> Instructions to follow
Nothing but the lines from the one showing "R4: 330 (NET14, NET17) -> 1.8k (NET14, NET17)" through the final line of the data below belongs in the answer, duplicated exactly and without pictures.

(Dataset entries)
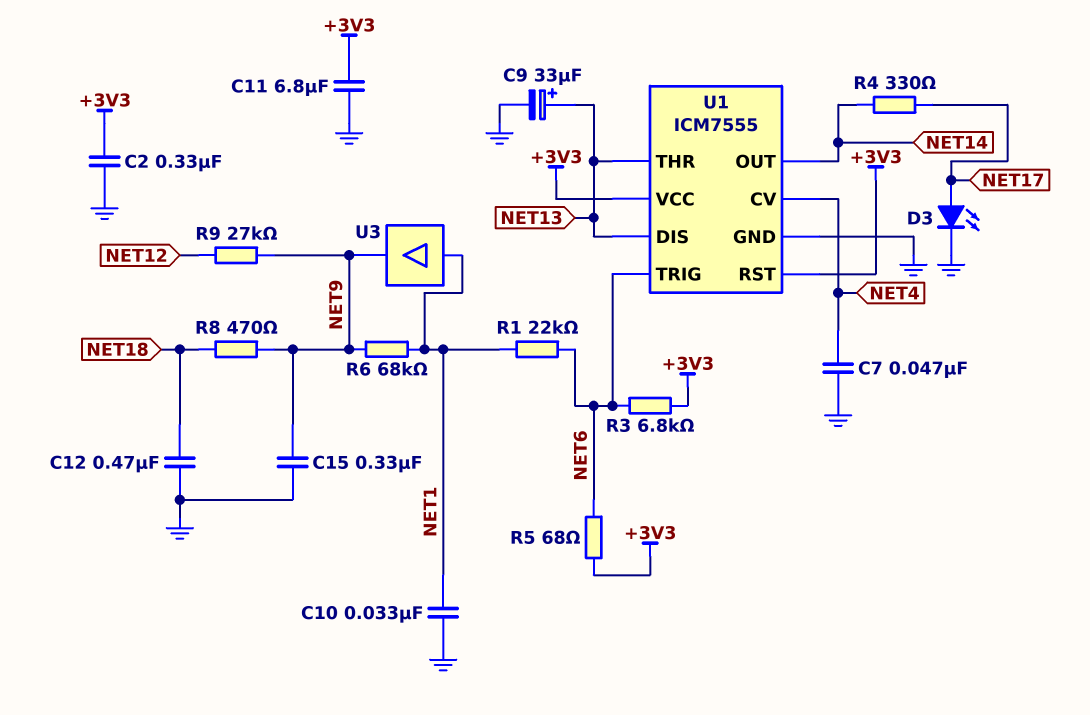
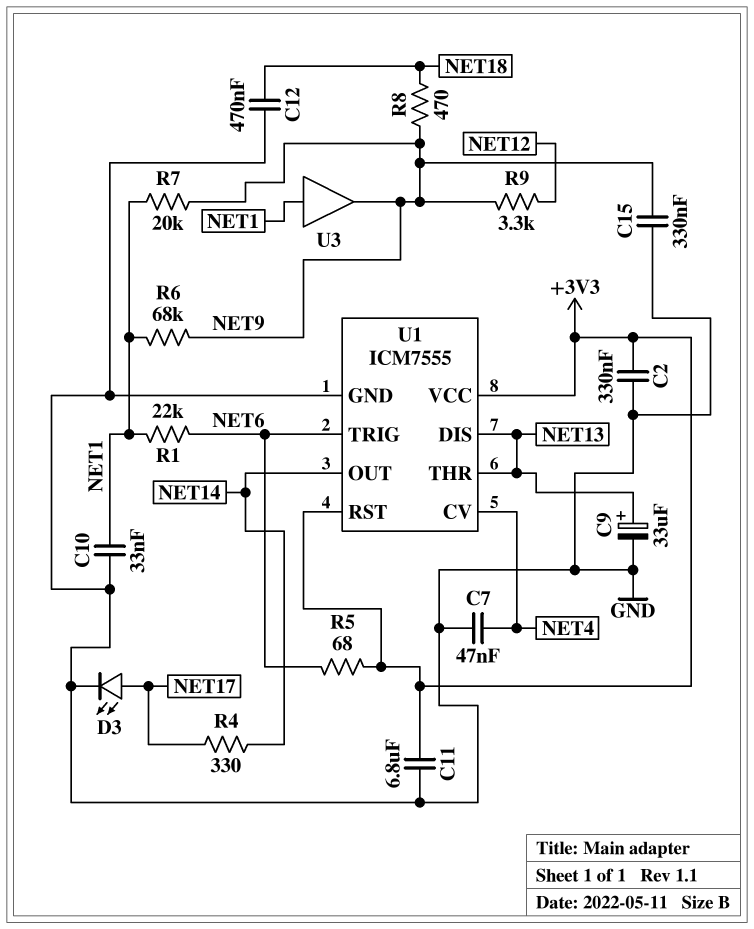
R3: 6.8k (+3V3, NET6) -> none
R7: none -> 20k (NET1, NET9)
R9: 27k (NET9, NET12) -> 3.3k (NET9, NET12)

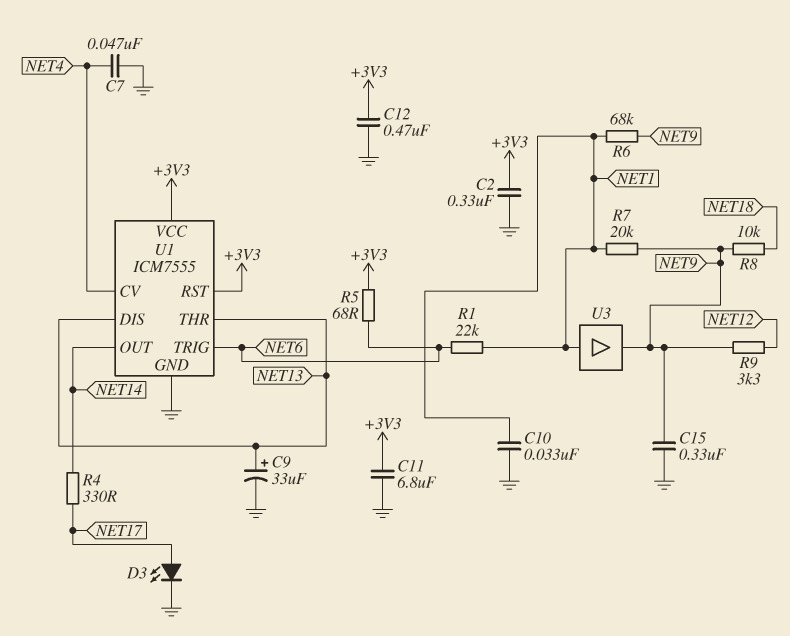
C12: 470nF (GND, NET18) -> 470nF (+3V3, GND)
R8: 470 (NET9, NET18) -> 10k (NET9, NET18)

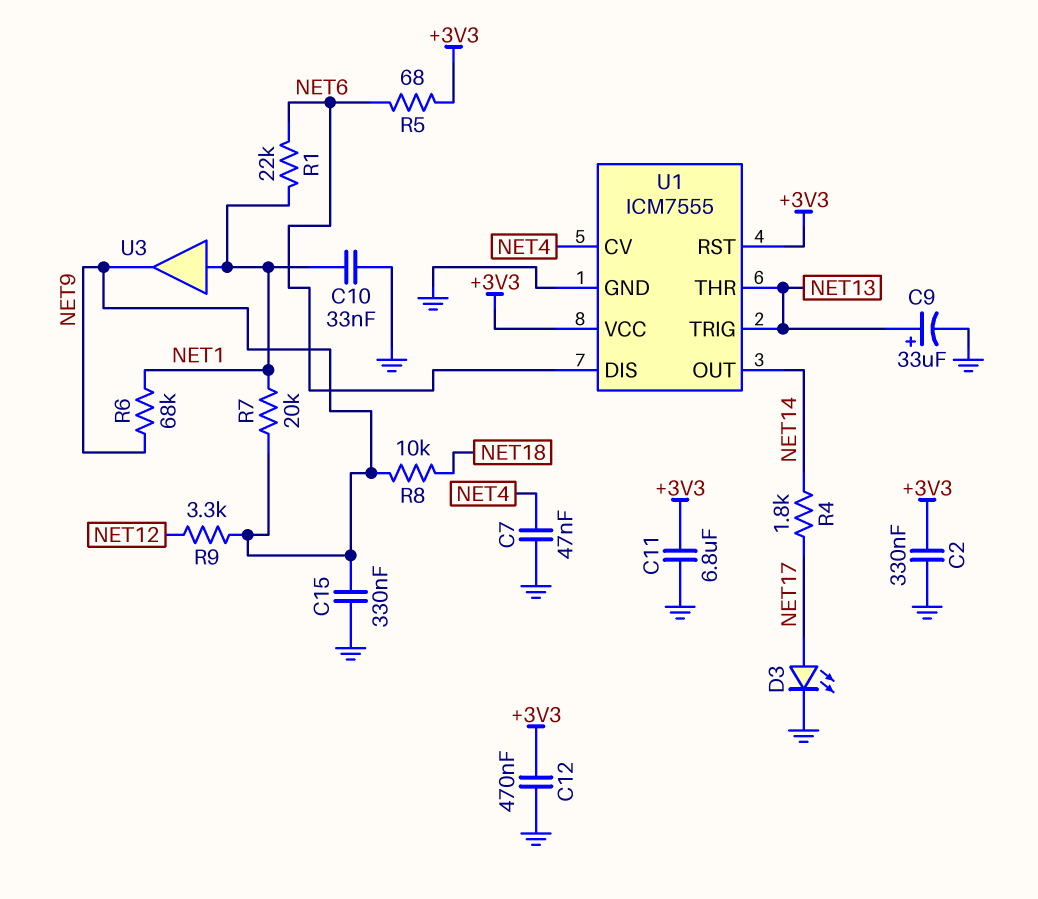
R4: 330 (NET14, NET17) -> 1.8k (NET14, NET17)
U1 pin DIS: NET13 -> NET6
U1 pin TRIG: NET6 -> NET13

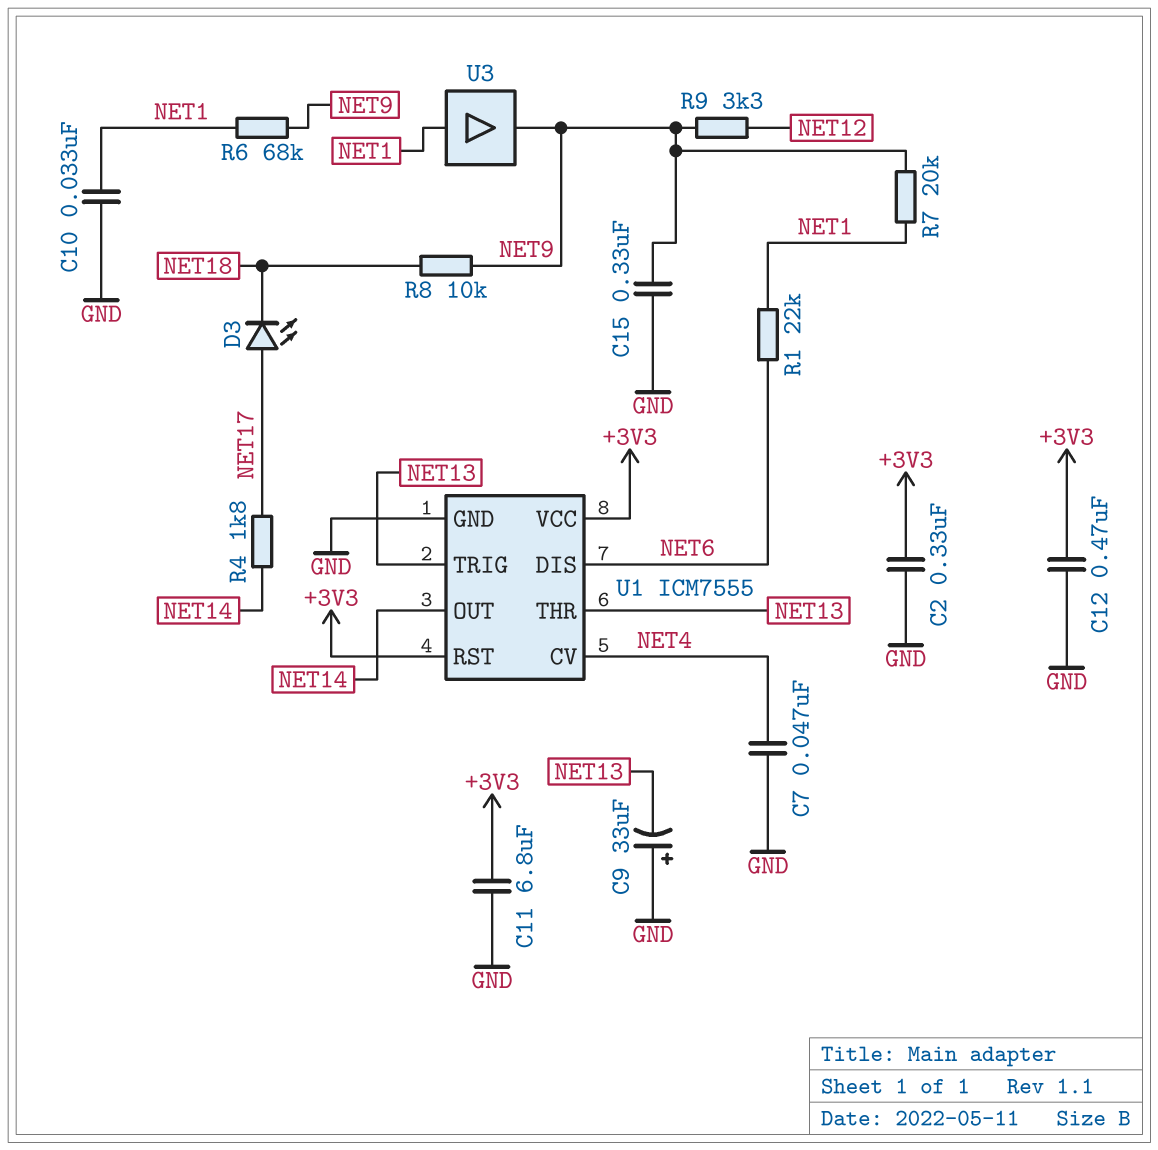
C9: 33uF (plus NET13, minus GND) -> 33uF (plus GND, minus NET13)
D3: LED (A NET17, K GND) -> LED (A NET17, K NET18)
R5: 68 (+3V3, NET6) -> none

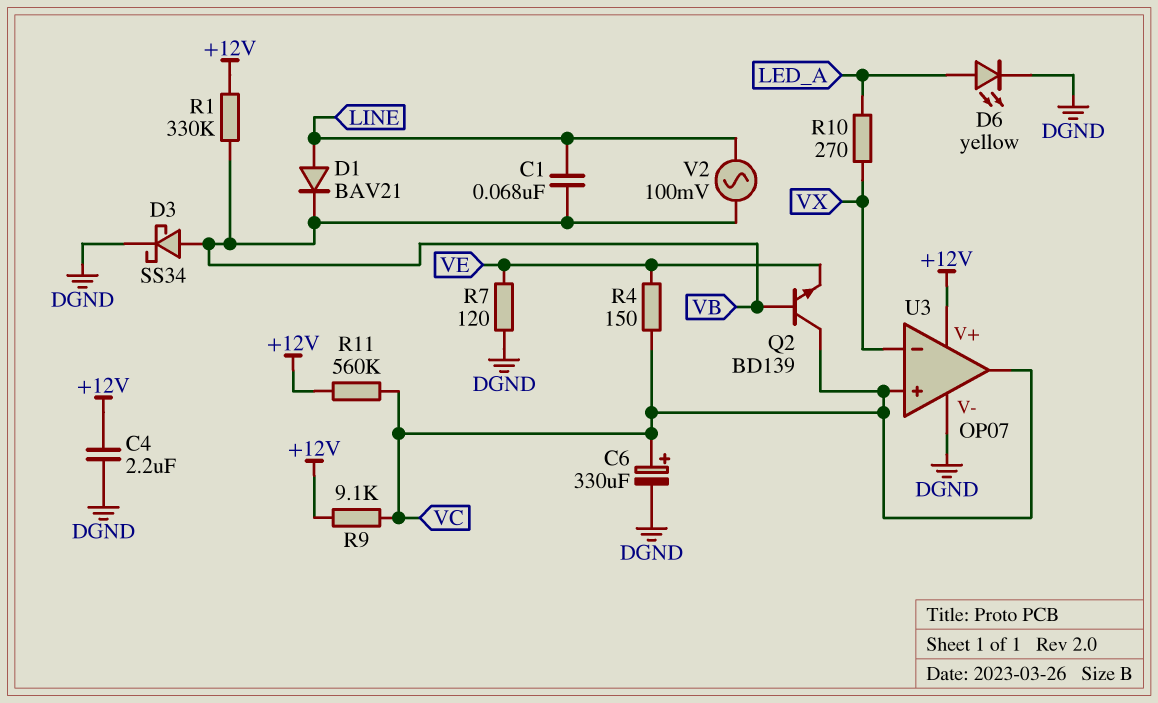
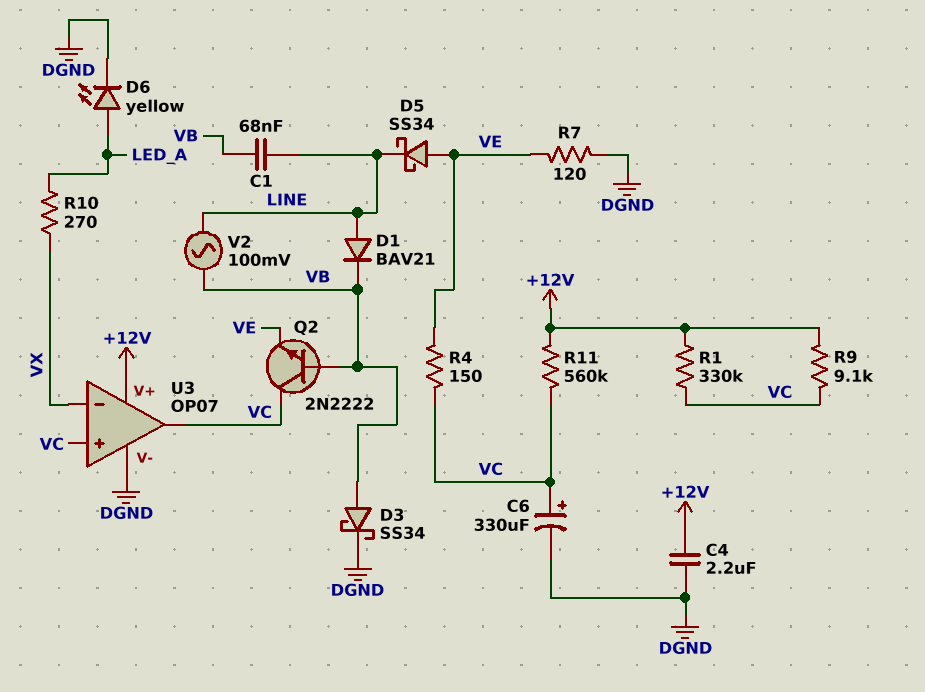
D5: none -> schottky SS34 (A VE, K LINE)
Q2: NPN BD139 (B VB, C VC, E VE) -> NPN 2N2222 (B VB, C VC, E VE)
R1: 330k (+12V, VB) -> 330k (+12V, VC)

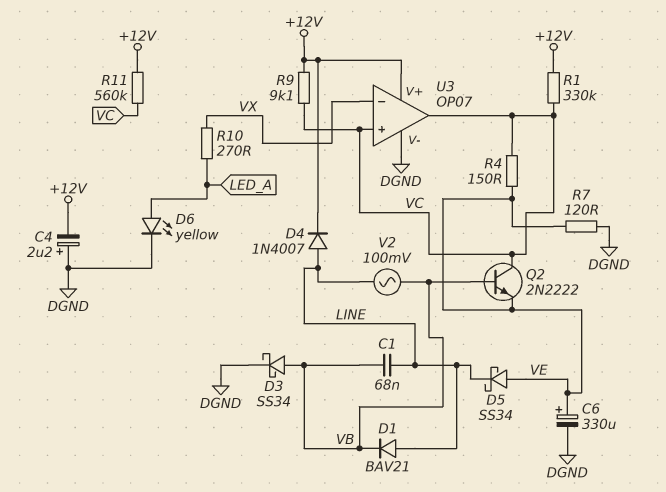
C4: 2.2uF (+12V, DGND) -> 2.2uF (plus DGND, minus +12V)
C6: 330uF (plus VC, minus DGND) -> 330uF (plus VE, minus DGND)
D4: none -> diode 1N4007 (A LINE, K +12V)

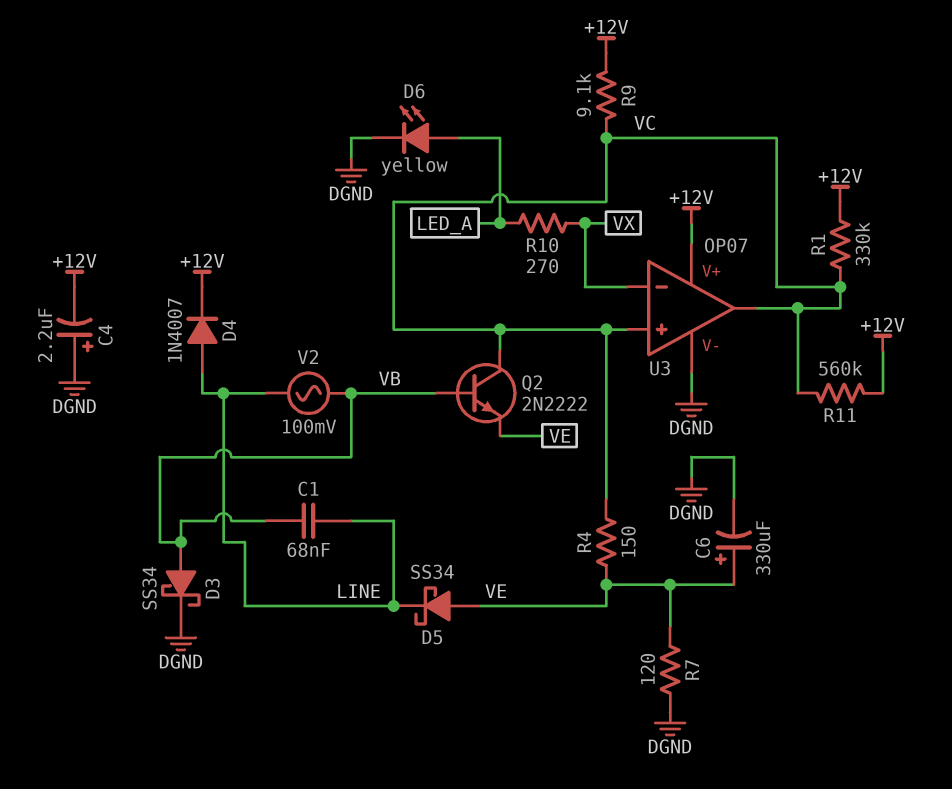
D1: diode BAV21 (A LINE, K VB) -> none

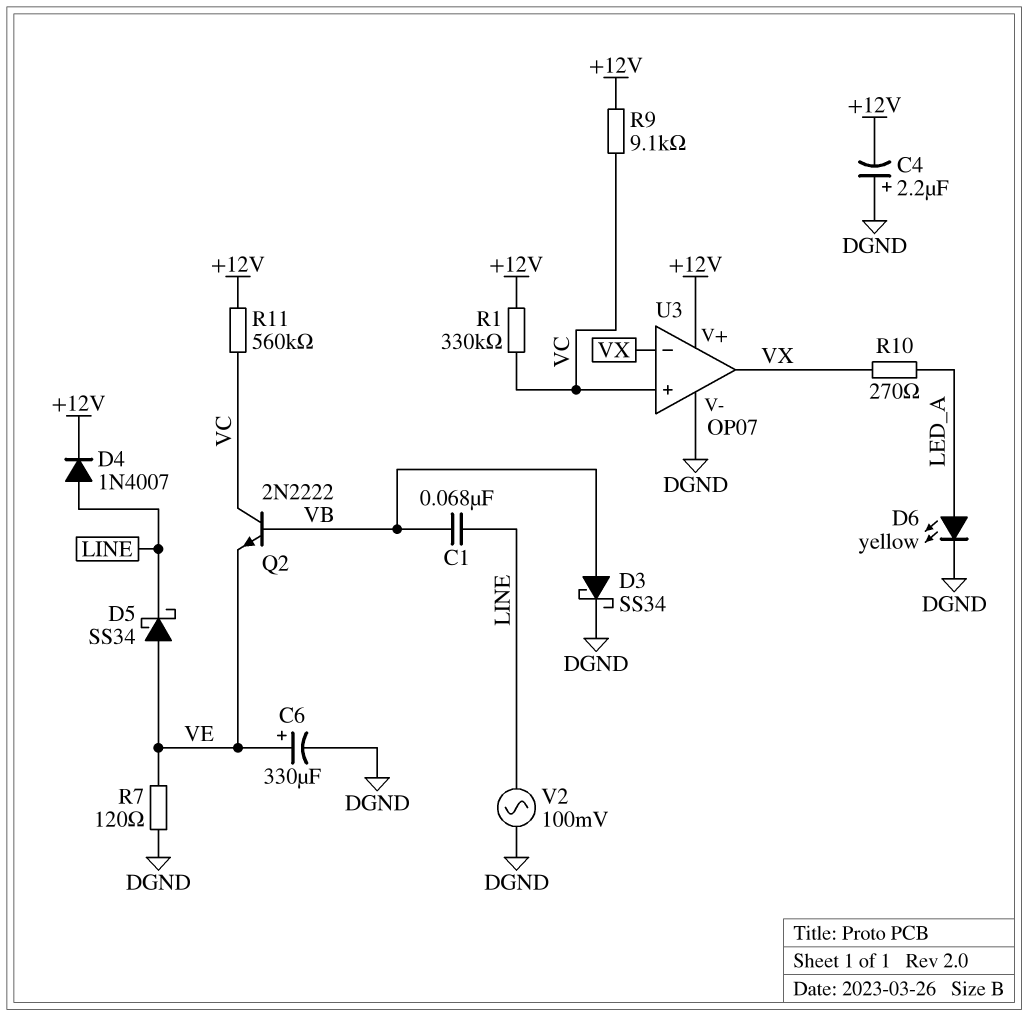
R4: 150 (VC, VE) -> none
U3 pin out: VC -> VX
V2: AC 100mV (LINE, VB) -> AC 100mV (DGND, LINE)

> Exercise output
R4: 330 (NET14, NET17) -> 1.8k (NET14, NET17)
U1 pin DIS: NET13 -> NET6
U1 pin TRIG: NET6 -> NET13

C9: 33uF (plus NET13, minus GND) -> 33uF (plus GND, minus NET13)
D3: LED (A NET17, K GND) -> LED (A NET17, K NET18)
R5: 68 (+3V3, NET6) -> none

D5: none -> schottky SS34 (A VE, K LINE)
Q2: NPN BD139 (B VB, C VC, E VE) -> NPN 2N2222 (B VB, C VC, E VE)
R1: 330k (+12V, VB) -> 330k (+12V, VC)

C4: 2.2uF (+12V, DGND) -> 2.2uF (plus DGND, minus +12V)
C6: 330uF (plus VC, minus DGND) -> 330uF (plus VE, minus DGND)
D4: none -> diode 1N4007 (A LINE, K +12V)

D1: diode BAV21 (A LINE, K VB) -> none

R4: 150 (VC, VE) -> none
U3 pin out: VC -> VX
V2: AC 100mV (LINE, VB) -> AC 100mV (DGND, LINE)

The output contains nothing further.